DATA BELOW
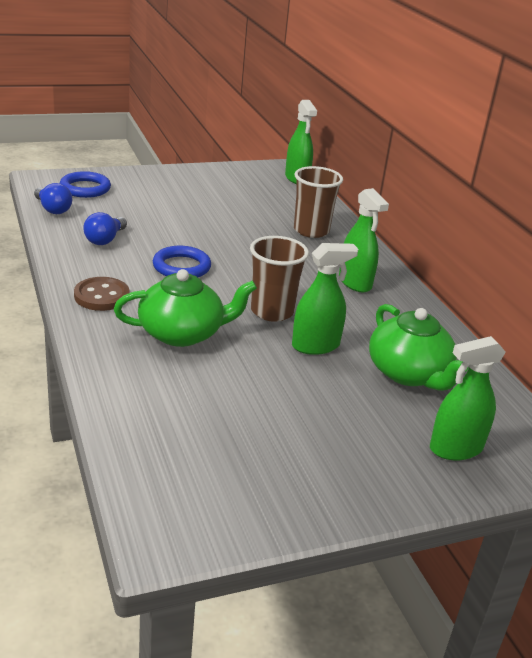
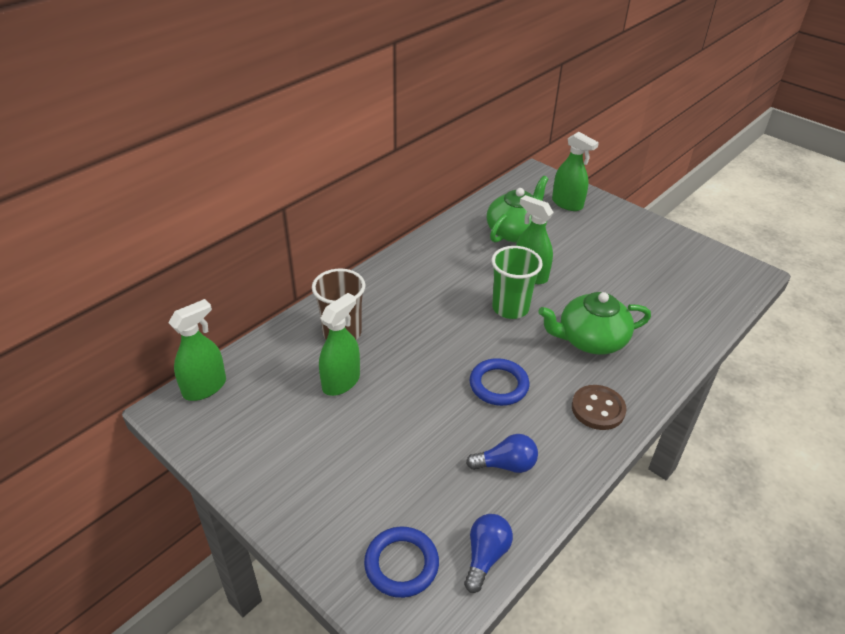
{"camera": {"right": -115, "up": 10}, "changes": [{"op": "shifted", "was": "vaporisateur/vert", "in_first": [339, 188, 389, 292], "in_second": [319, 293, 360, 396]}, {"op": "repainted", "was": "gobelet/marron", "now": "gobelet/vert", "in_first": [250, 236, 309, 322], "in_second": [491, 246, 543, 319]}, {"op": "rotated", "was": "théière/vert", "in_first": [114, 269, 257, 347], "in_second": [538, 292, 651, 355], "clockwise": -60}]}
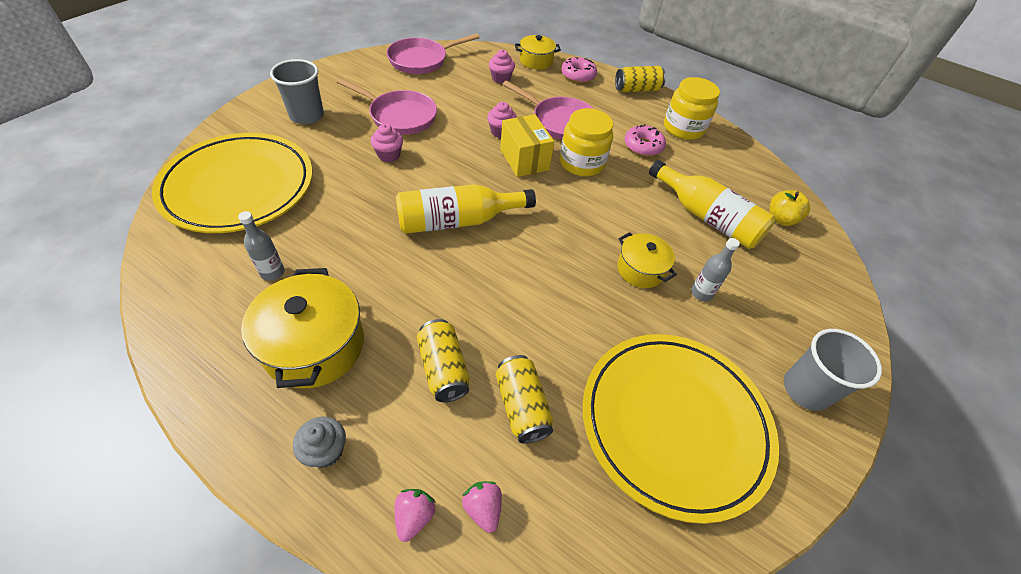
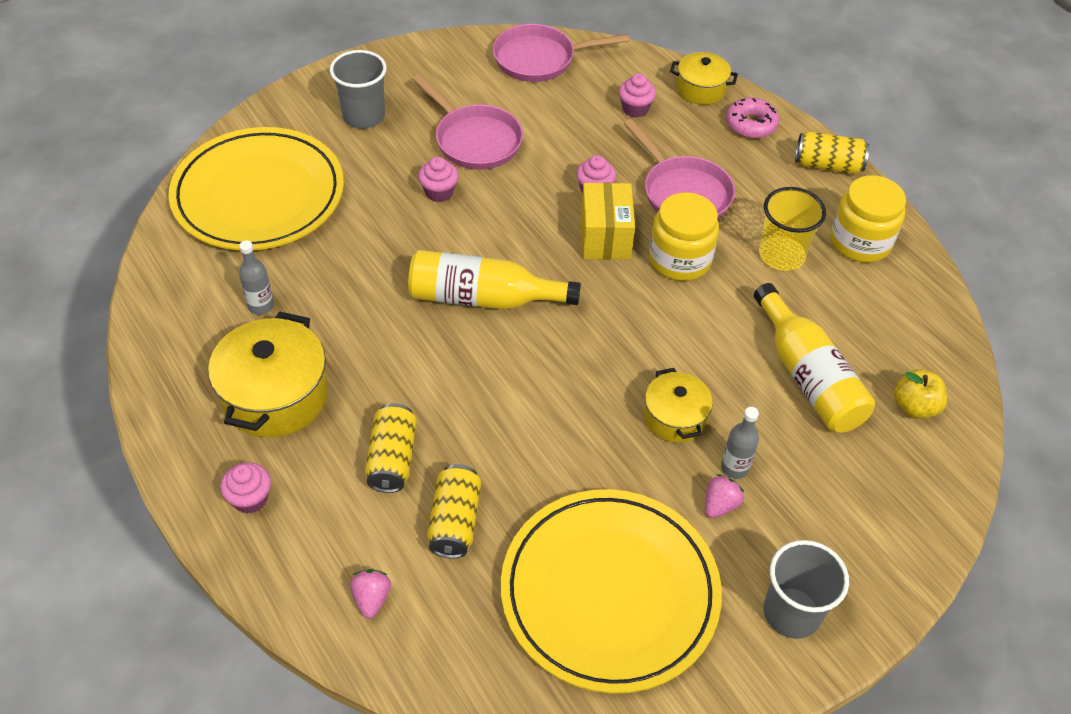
{"camera": {"right": 25, "up": 0}, "changes": [{"op": "repainted", "was": "muffin/gris", "now": "muffin/rose", "in_first": [293, 417, 346, 468], "in_second": [220, 462, 271, 514]}, {"op": "shifted", "was": "fraise/rose", "in_first": [394, 489, 436, 542], "in_second": [705, 474, 744, 518]}, {"op": "swapped", "was": "beignet/rose", "now": "gobelet/jaune", "in_first": [624, 124, 666, 156], "in_second": [759, 187, 826, 271]}]}
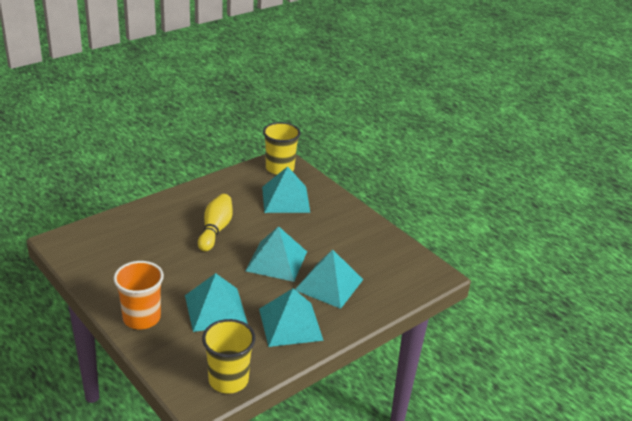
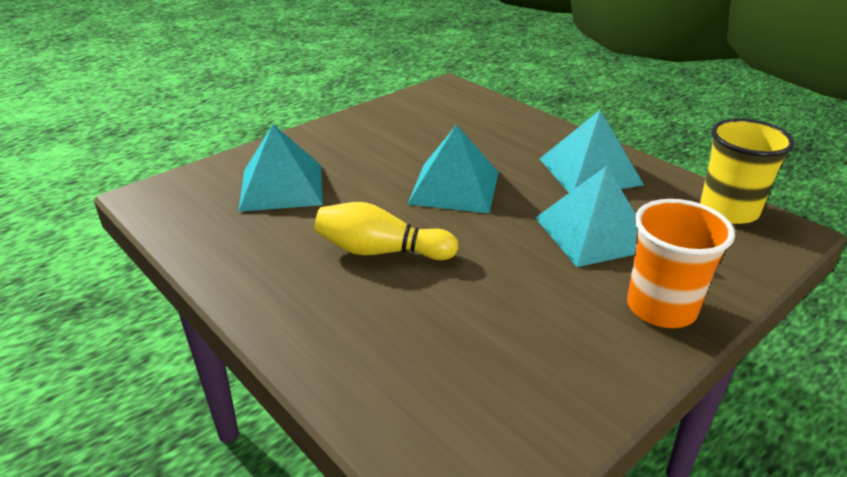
{"camera": {"right": -90, "up": 0}, "changes": [{"op": "gone", "was": "gobelet/jaune", "in_first": [263, 122, 301, 175]}, {"op": "gone", "was": "pyramide/turquoise", "in_first": [295, 250, 363, 309]}]}
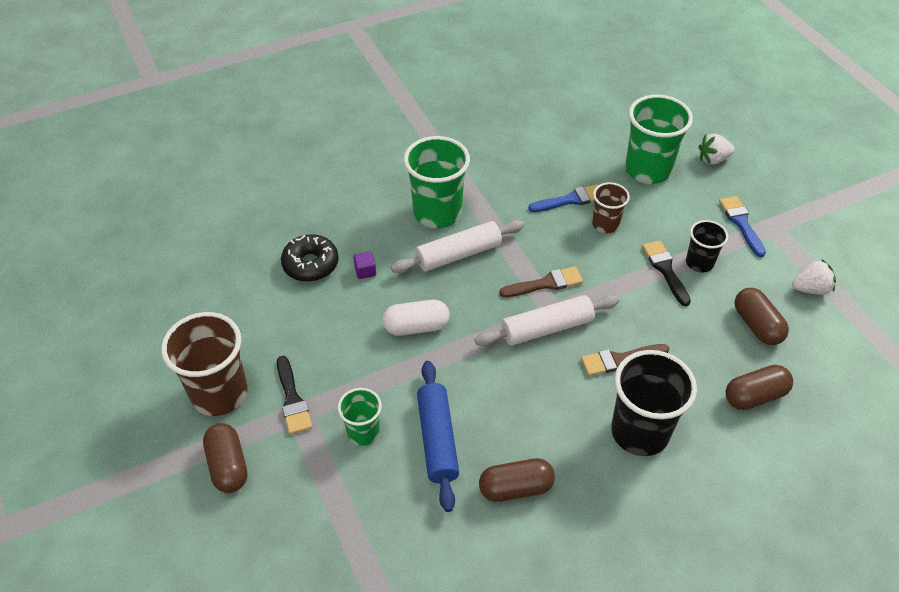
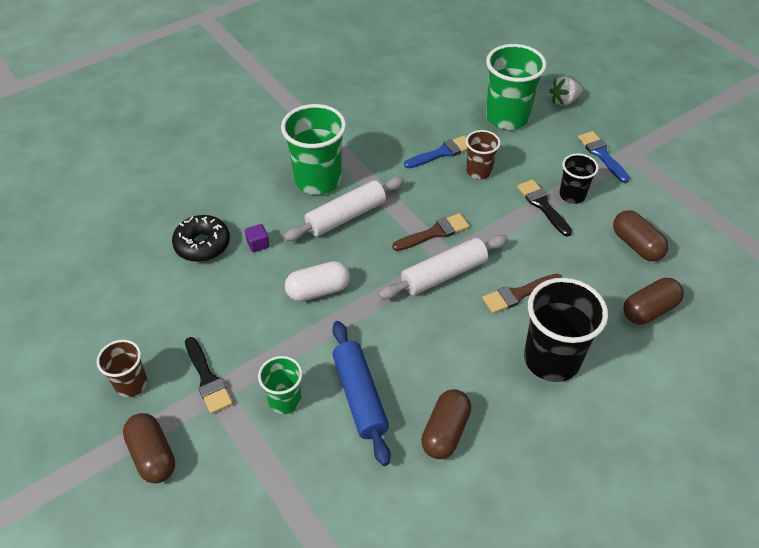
{"camera": {"right": -10, "up": 0}, "changes": [{"op": "scaled", "was": "gobelet/marron", "in_first": [161, 312, 248, 416], "in_second": [97, 340, 147, 397], "ratio": 0.56}, {"op": "rotated", "was": "gélule/marron", "in_first": [479, 458, 555, 502], "in_second": [421, 389, 471, 459], "clockwise": -45}, {"op": "gone", "was": "fraise/blanc", "in_first": [792, 259, 836, 295]}]}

ACTIVITY
Images stay out, but the rest of the data above must be repeated exactly.

EXPECTED ANSWER
{"camera": {"right": -115, "up": 10}, "changes": [{"op": "shifted", "was": "vaporisateur/vert", "in_first": [339, 188, 389, 292], "in_second": [319, 293, 360, 396]}, {"op": "repainted", "was": "gobelet/marron", "now": "gobelet/vert", "in_first": [250, 236, 309, 322], "in_second": [491, 246, 543, 319]}, {"op": "rotated", "was": "théière/vert", "in_first": [114, 269, 257, 347], "in_second": [538, 292, 651, 355], "clockwise": -60}]}
{"camera": {"right": 25, "up": 0}, "changes": [{"op": "repainted", "was": "muffin/gris", "now": "muffin/rose", "in_first": [293, 417, 346, 468], "in_second": [220, 462, 271, 514]}, {"op": "shifted", "was": "fraise/rose", "in_first": [394, 489, 436, 542], "in_second": [705, 474, 744, 518]}, {"op": "swapped", "was": "beignet/rose", "now": "gobelet/jaune", "in_first": [624, 124, 666, 156], "in_second": [759, 187, 826, 271]}]}
{"camera": {"right": -90, "up": 0}, "changes": [{"op": "gone", "was": "gobelet/jaune", "in_first": [263, 122, 301, 175]}, {"op": "gone", "was": "pyramide/turquoise", "in_first": [295, 250, 363, 309]}]}
{"camera": {"right": -10, "up": 0}, "changes": [{"op": "scaled", "was": "gobelet/marron", "in_first": [161, 312, 248, 416], "in_second": [97, 340, 147, 397], "ratio": 0.56}, {"op": "rotated", "was": "gélule/marron", "in_first": [479, 458, 555, 502], "in_second": [421, 389, 471, 459], "clockwise": -45}, {"op": "gone", "was": "fraise/blanc", "in_first": [792, 259, 836, 295]}]}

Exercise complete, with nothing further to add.